_DATA UNDER STUDY_
####################

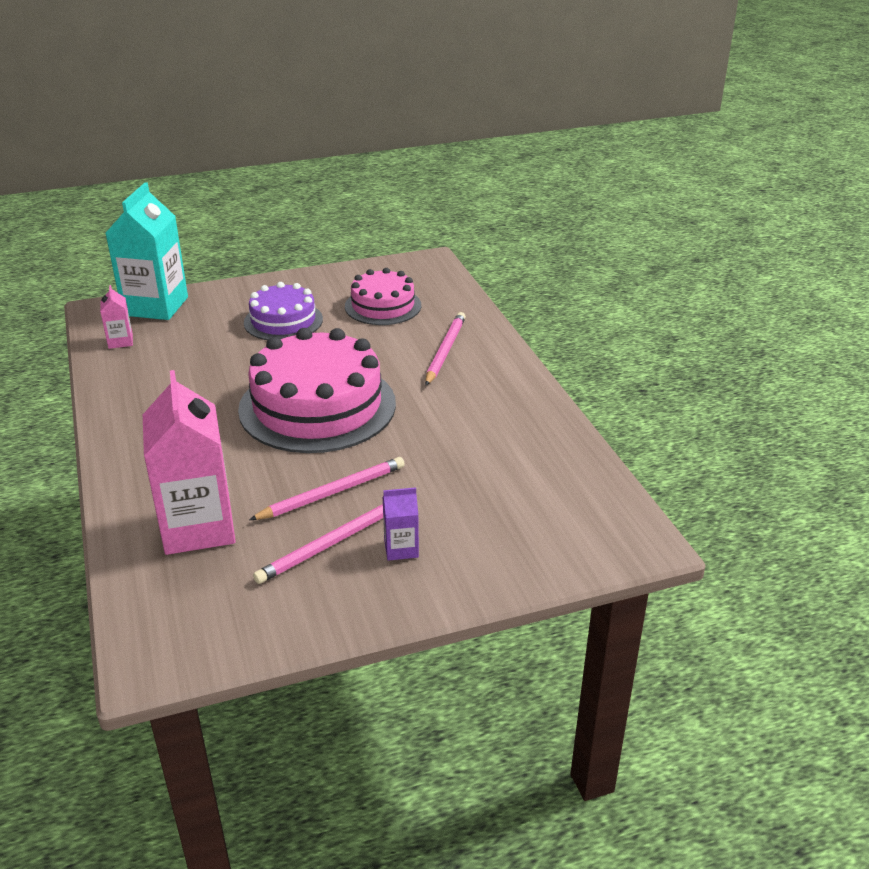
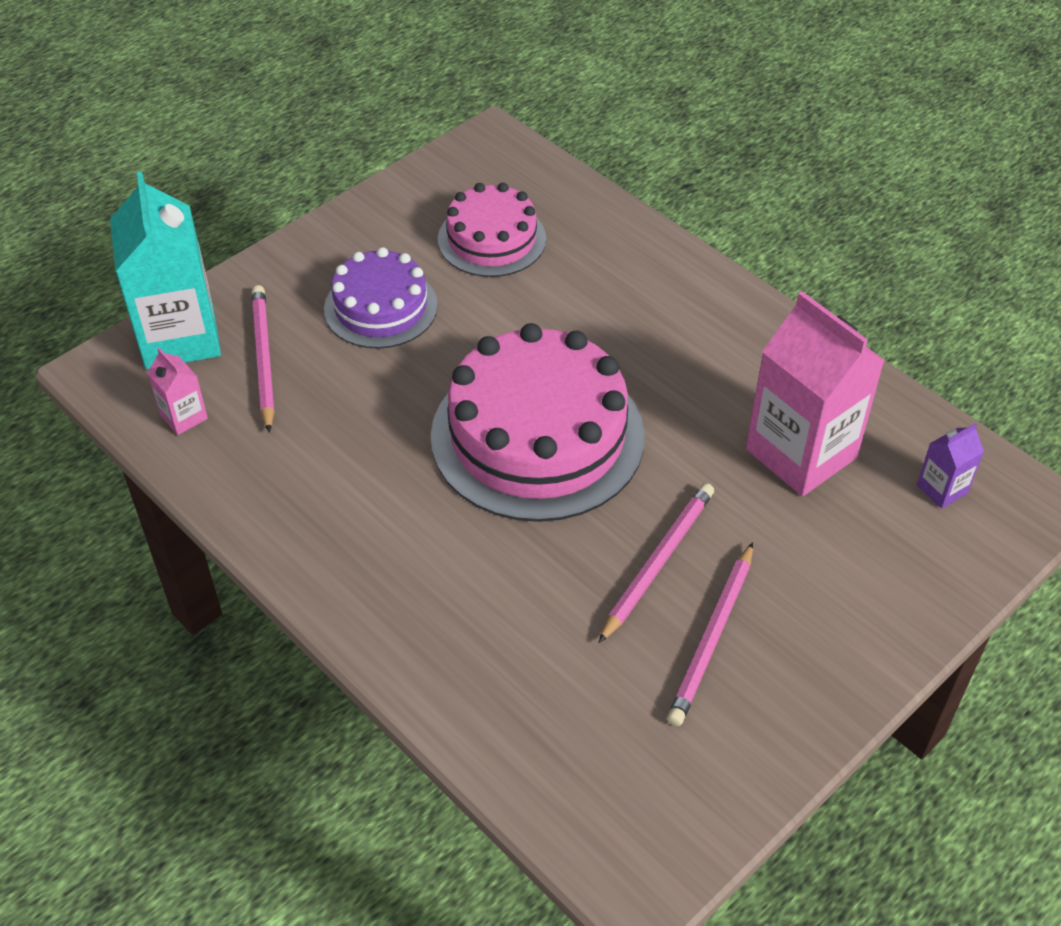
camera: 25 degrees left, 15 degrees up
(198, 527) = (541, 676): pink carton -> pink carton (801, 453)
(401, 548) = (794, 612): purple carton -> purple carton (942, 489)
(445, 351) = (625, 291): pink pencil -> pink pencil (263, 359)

####################

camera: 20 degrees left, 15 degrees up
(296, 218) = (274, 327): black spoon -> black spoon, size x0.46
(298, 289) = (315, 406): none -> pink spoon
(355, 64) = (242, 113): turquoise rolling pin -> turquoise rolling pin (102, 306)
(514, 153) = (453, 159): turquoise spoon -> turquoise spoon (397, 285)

####################

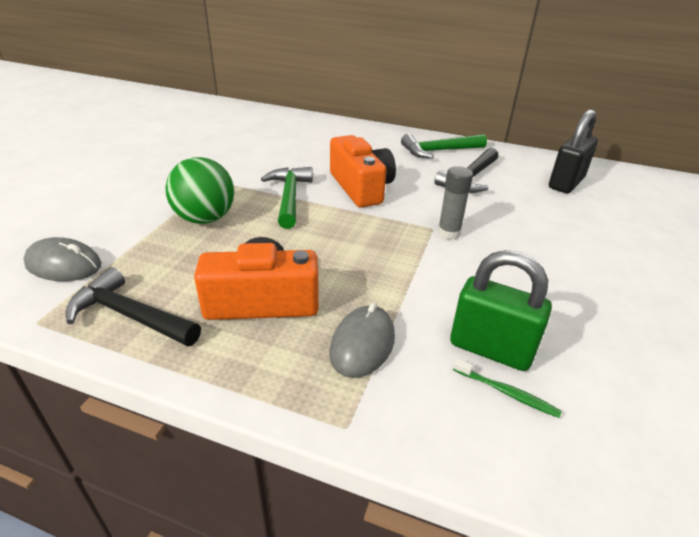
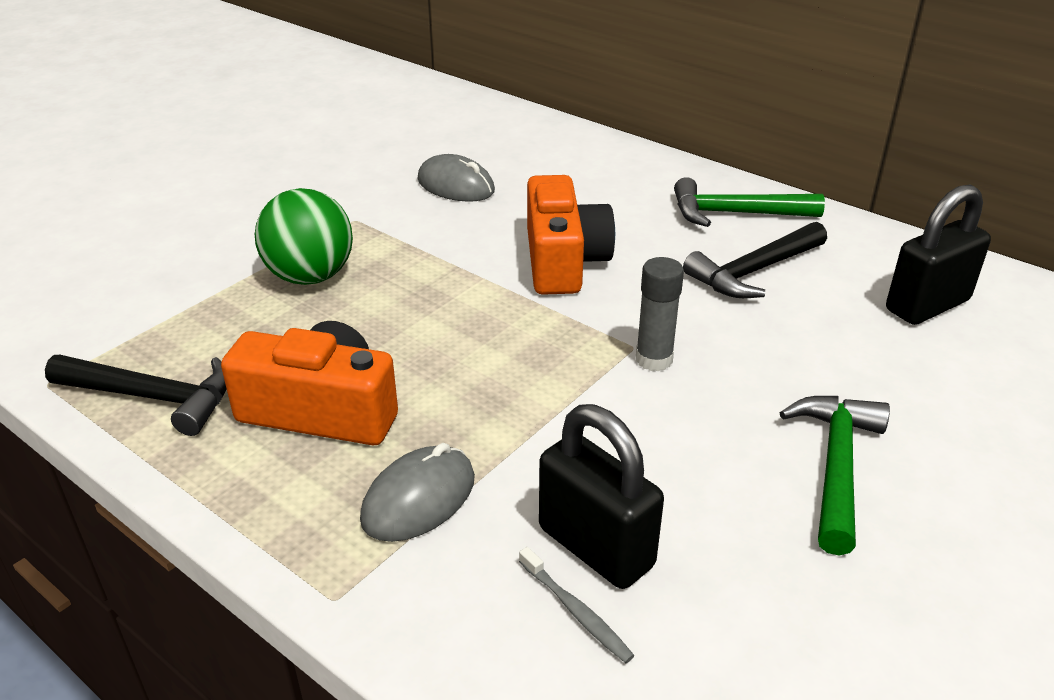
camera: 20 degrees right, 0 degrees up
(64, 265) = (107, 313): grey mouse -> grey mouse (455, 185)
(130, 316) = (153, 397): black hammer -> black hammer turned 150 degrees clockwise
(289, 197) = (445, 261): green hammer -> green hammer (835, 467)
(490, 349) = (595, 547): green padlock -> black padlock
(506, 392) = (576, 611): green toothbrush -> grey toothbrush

####################

The reply should consist solely of the lines above from the one that has "camera: 25 degrees left, 15 degrees up" through the one that has "(445, 351) = (625, 291): pink", reproduced exactly.

_COMPLETED TASK_
camera: 25 degrees left, 15 degrees up
(198, 527) = (541, 676): pink carton -> pink carton (801, 453)
(401, 548) = (794, 612): purple carton -> purple carton (942, 489)
(445, 351) = (625, 291): pink pencil -> pink pencil (263, 359)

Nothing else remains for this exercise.